From the entries below, retype only the lines from the one with "yellow stacking toy" through the one with "pink spinning top [473,135,554,221]", exactly as written.

+++ Material provided

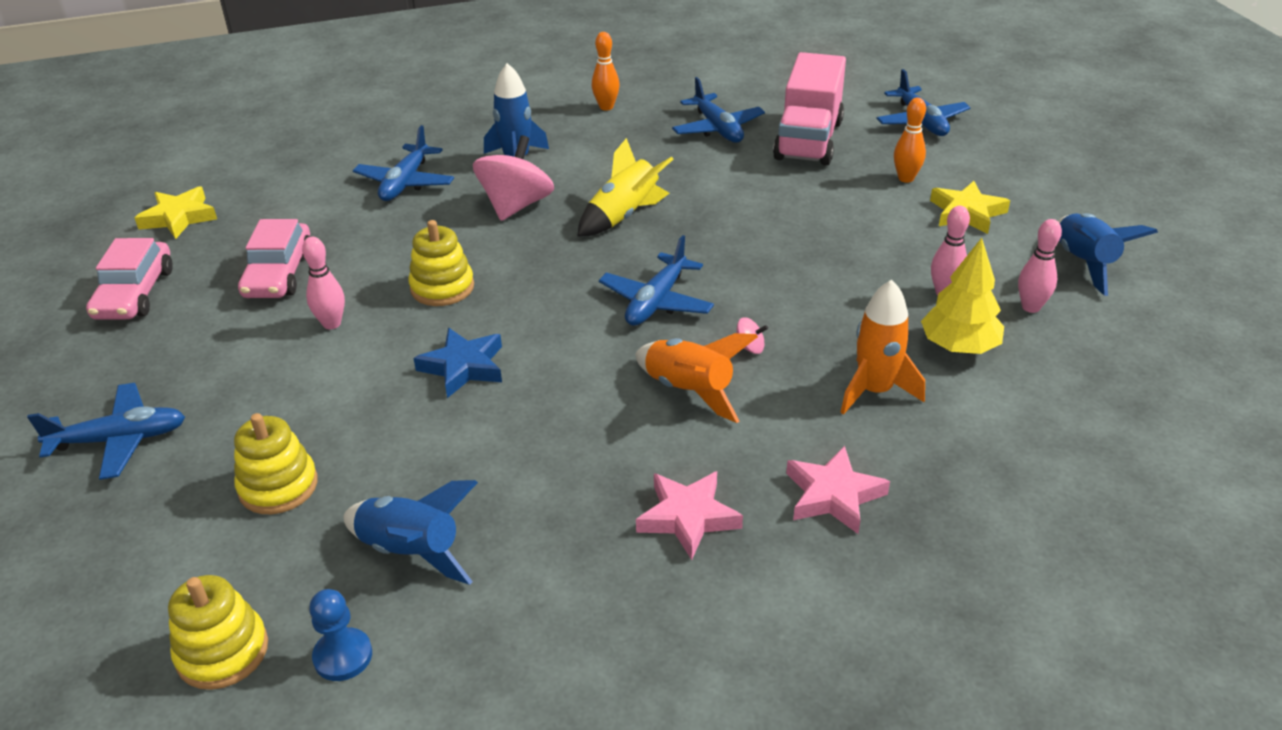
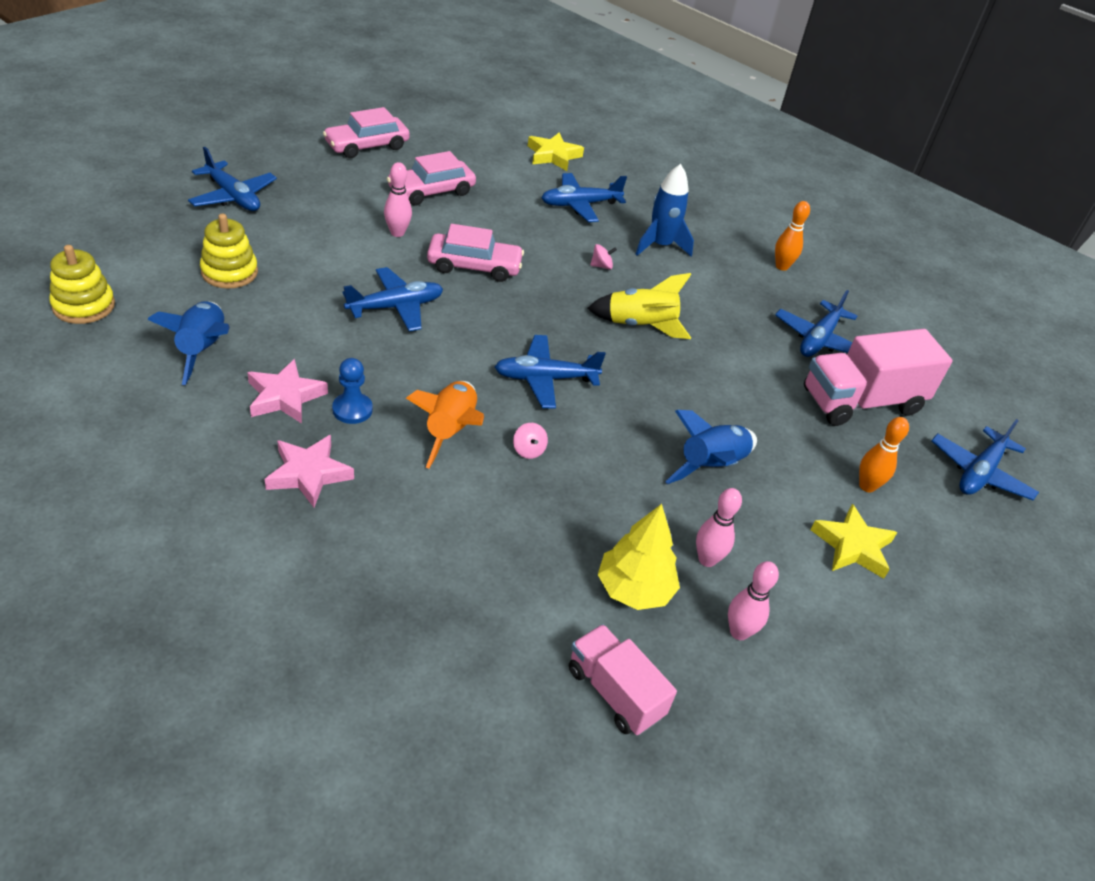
camera: 50 degrees right, 5 degrees up
yellow star [134,186,217,239] -> yellow star moved to [528,132,584,171]
blue pawn [309,589,372,681] -> blue pawn moved to [332,358,373,424]
yellow stacking toy [408,220,474,306] -> pink car [427,224,524,282]
blue star [414,328,502,398] -> blue plane [342,267,443,332]
pink spinning top [473,135,554,221] -> pink spinning top [590,244,617,269], size x0.40
pink star [786,446,890,534] -> pink star moved to [247,359,328,424]
orange rocket [840,280,925,415] -> none
blue rocket [1058,213,1158,296] -> blue rocket moved to [665,410,757,484]
none -> pink truck [569,624,677,735]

++++++

__Solution__.
yellow stacking toy [408,220,474,306] -> pink car [427,224,524,282]
blue star [414,328,502,398] -> blue plane [342,267,443,332]
pink spinning top [473,135,554,221] -> pink spinning top [590,244,617,269], size x0.40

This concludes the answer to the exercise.